- **YOUR INSTRUCTIONS**: Although the data below contains pictures, please reproduce only its words, exactly.

(PROVIDED DATA begins)

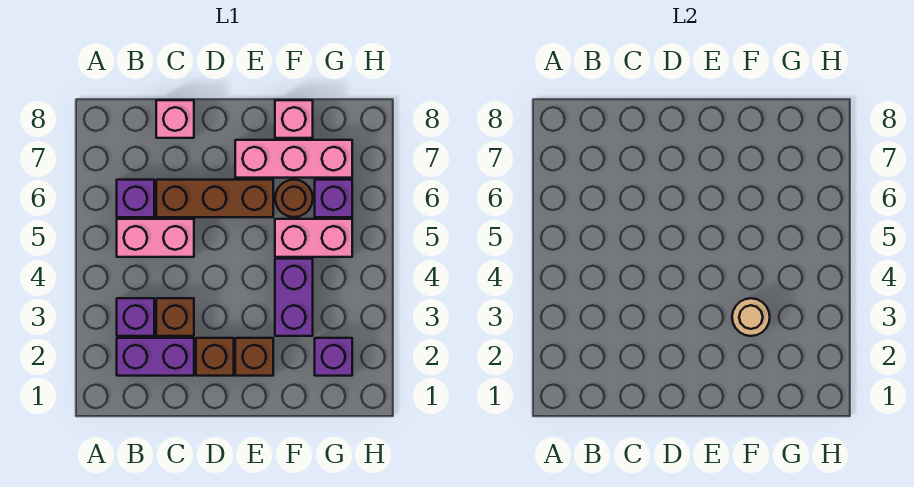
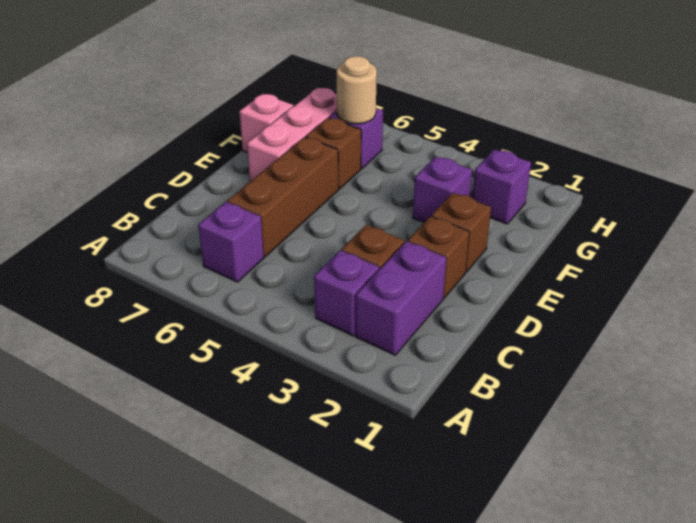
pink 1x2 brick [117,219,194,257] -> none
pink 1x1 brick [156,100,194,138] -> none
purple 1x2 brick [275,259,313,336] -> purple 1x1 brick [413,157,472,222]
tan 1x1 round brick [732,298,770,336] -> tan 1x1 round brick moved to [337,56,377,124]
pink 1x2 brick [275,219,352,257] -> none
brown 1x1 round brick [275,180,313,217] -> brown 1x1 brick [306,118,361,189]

(PROVIDED DATA ends)

- **EXPECTED OUTPUT**:
pink 1x2 brick [117,219,194,257] -> none
pink 1x1 brick [156,100,194,138] -> none
purple 1x2 brick [275,259,313,336] -> purple 1x1 brick [413,157,472,222]
tan 1x1 round brick [732,298,770,336] -> tan 1x1 round brick moved to [337,56,377,124]
pink 1x2 brick [275,219,352,257] -> none
brown 1x1 round brick [275,180,313,217] -> brown 1x1 brick [306,118,361,189]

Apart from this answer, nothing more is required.